[Object position data]
=== Begin Enclosure ===

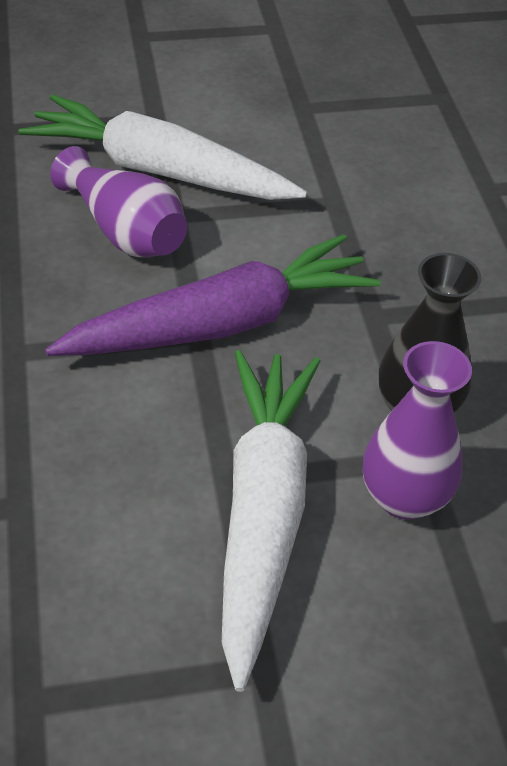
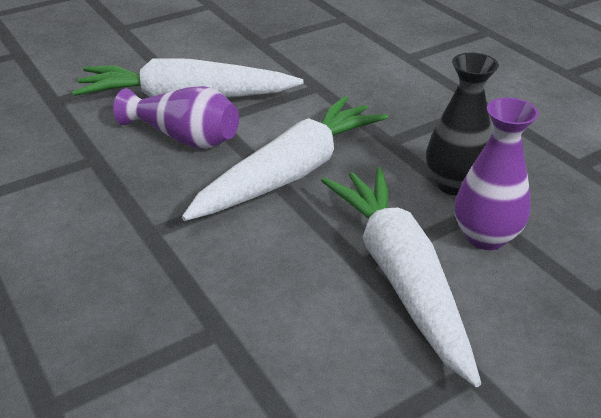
camera: 20 degrees left, 10 degrees down
(222, 323) = (291, 173): purple carrot -> white carrot

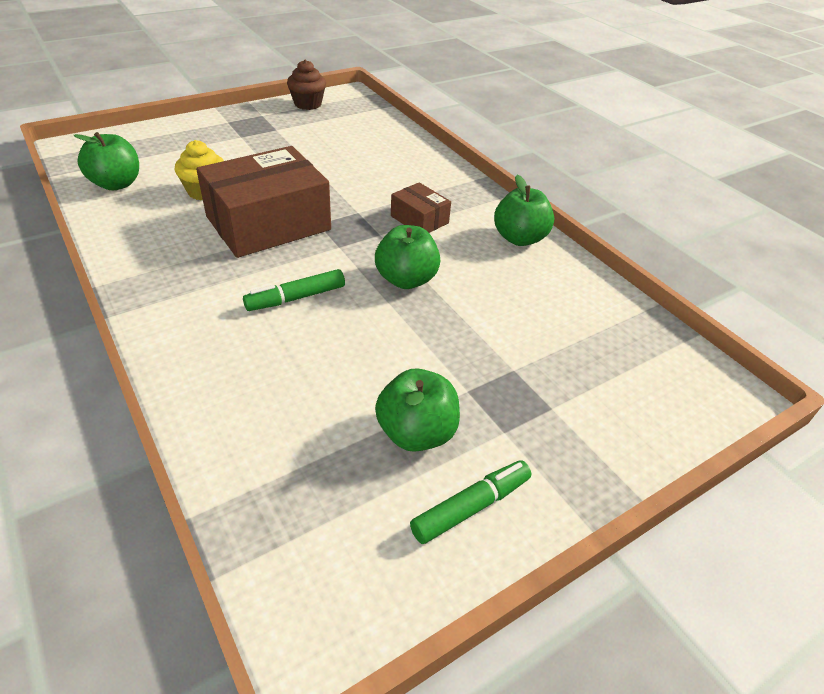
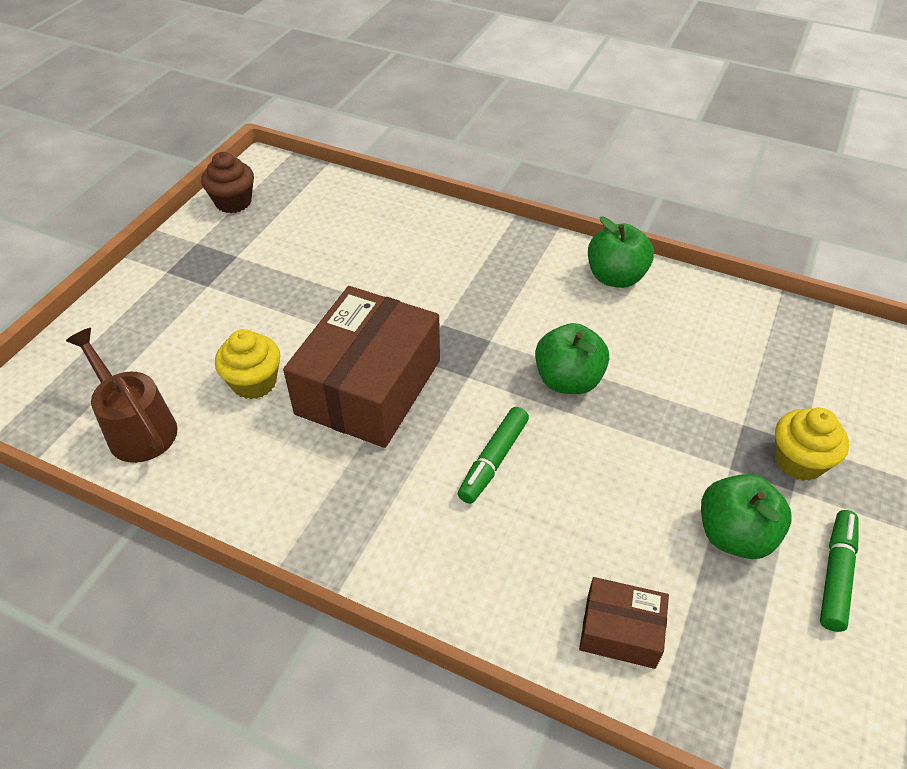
camera: 30 degrees left, 5 degrees up
(116, 184) = (137, 427): green apple -> brown watering can
(419, 219) = (508, 302): brown box -> brown box (620, 631)
(533, 416) = (798, 461): none -> yellow cupcake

=== End Enclosure ===

Give the records above again in full and exactly, but exclude every picture.

SOLUTION TO THE EXERCISE =
camera: 20 degrees left, 10 degrees down
(222, 323) = (291, 173): purple carrot -> white carrot

camera: 30 degrees left, 5 degrees up
(116, 184) = (137, 427): green apple -> brown watering can
(419, 219) = (508, 302): brown box -> brown box (620, 631)
(533, 416) = (798, 461): none -> yellow cupcake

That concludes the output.